/---

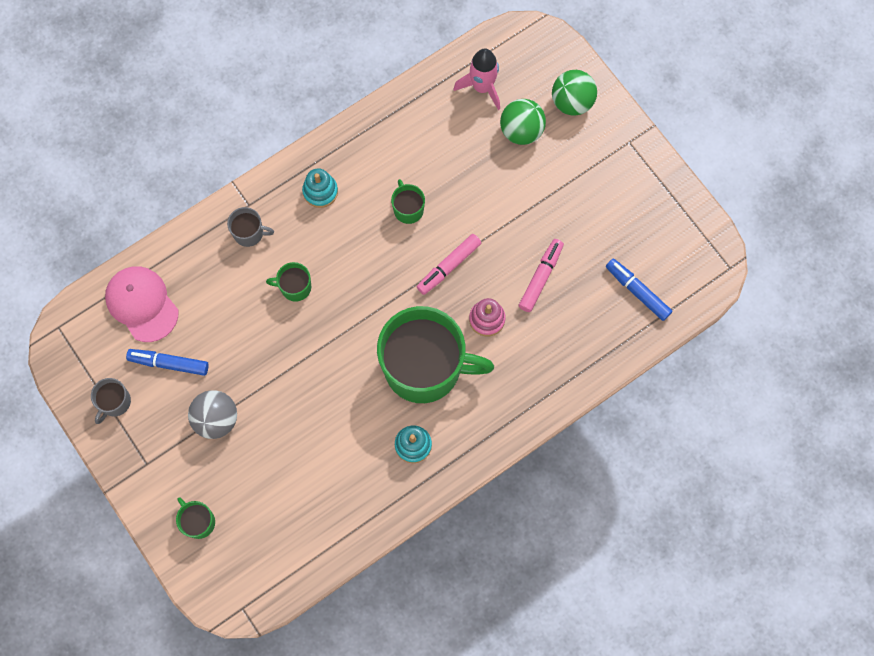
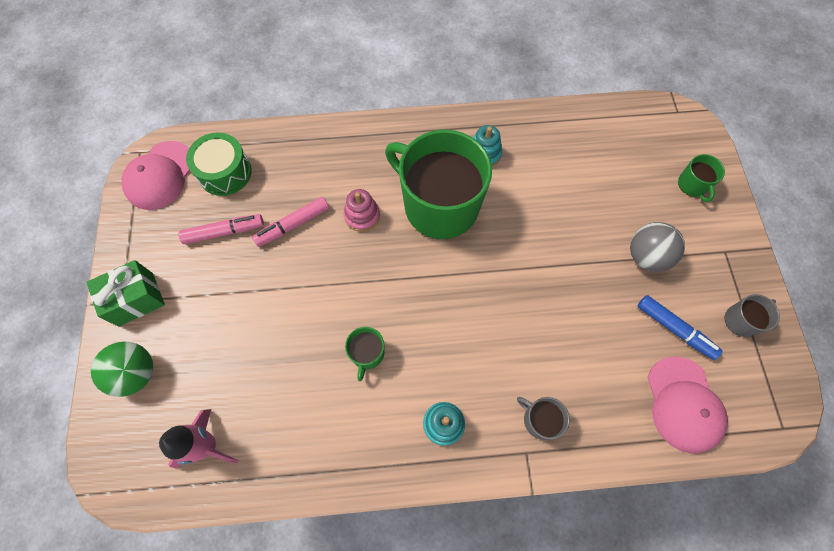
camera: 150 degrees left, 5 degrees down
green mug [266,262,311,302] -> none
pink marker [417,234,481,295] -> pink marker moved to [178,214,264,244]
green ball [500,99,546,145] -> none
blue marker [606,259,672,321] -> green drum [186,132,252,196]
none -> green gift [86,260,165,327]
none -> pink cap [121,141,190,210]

\---
/---

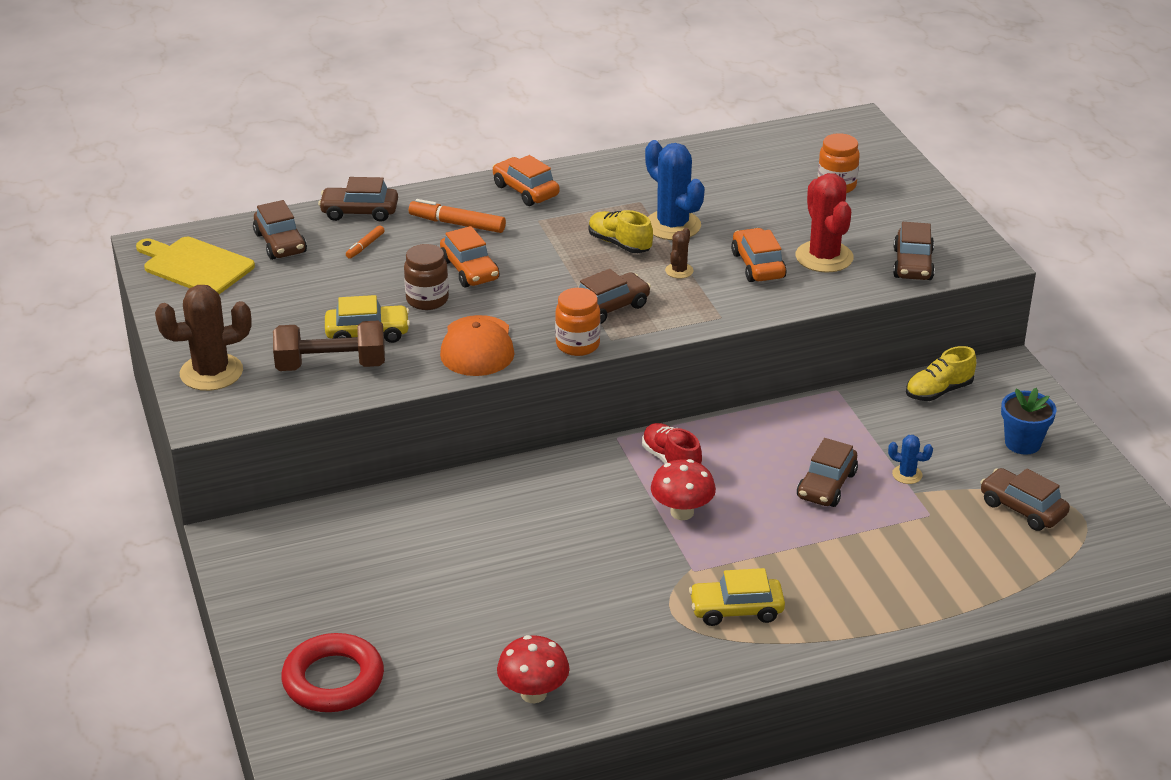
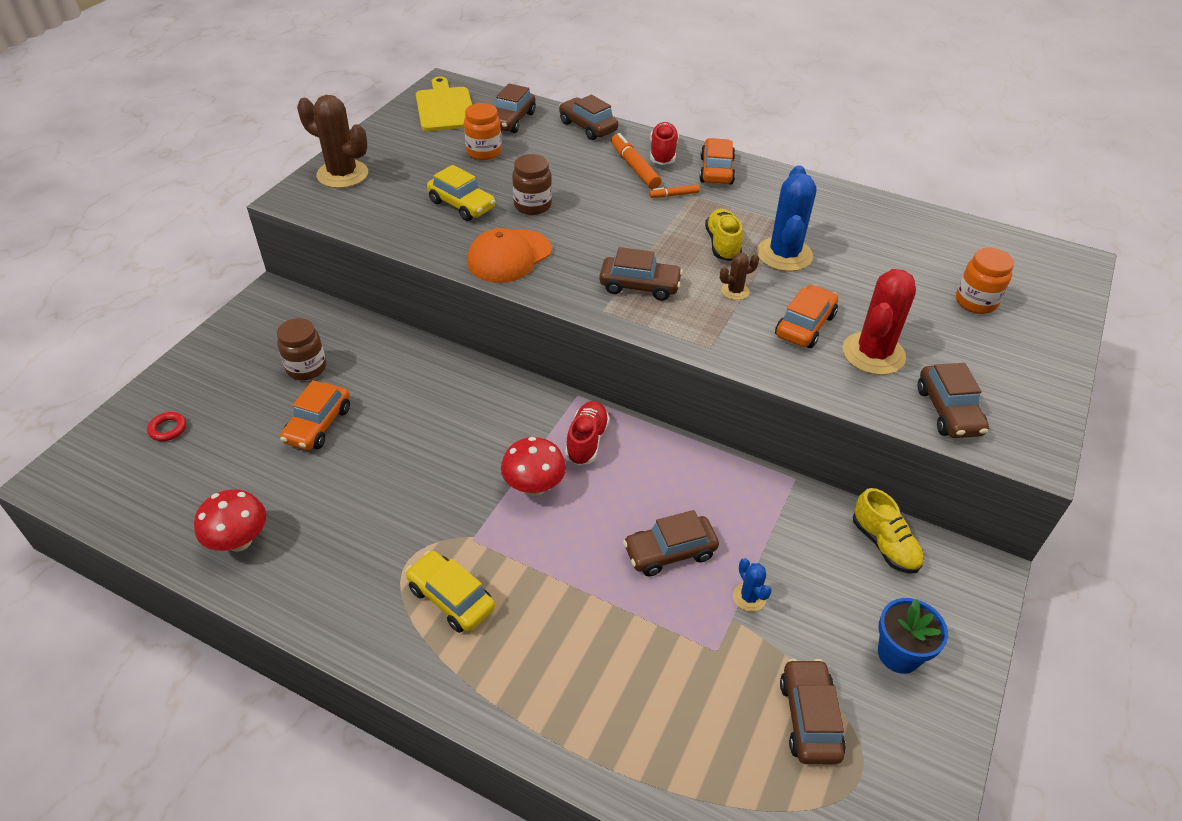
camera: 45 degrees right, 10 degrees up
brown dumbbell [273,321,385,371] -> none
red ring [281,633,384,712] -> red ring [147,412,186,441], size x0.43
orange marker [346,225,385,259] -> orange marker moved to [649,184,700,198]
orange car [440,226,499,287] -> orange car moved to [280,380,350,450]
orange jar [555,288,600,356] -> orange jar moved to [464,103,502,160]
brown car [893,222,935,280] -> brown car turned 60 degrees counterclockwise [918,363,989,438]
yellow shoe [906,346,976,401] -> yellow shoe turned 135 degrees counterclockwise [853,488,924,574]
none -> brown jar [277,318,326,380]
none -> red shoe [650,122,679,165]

\---

> **Task statement**
Proceeding from the line containing "red ring [281,633,384,712]" through the line containing "yellow shoe [906,346,976,401]", transcribe the lines above exactly, both end lines included.

> **Problem solution**
red ring [281,633,384,712] -> red ring [147,412,186,441], size x0.43
orange marker [346,225,385,259] -> orange marker moved to [649,184,700,198]
orange car [440,226,499,287] -> orange car moved to [280,380,350,450]
orange jar [555,288,600,356] -> orange jar moved to [464,103,502,160]
brown car [893,222,935,280] -> brown car turned 60 degrees counterclockwise [918,363,989,438]
yellow shoe [906,346,976,401] -> yellow shoe turned 135 degrees counterclockwise [853,488,924,574]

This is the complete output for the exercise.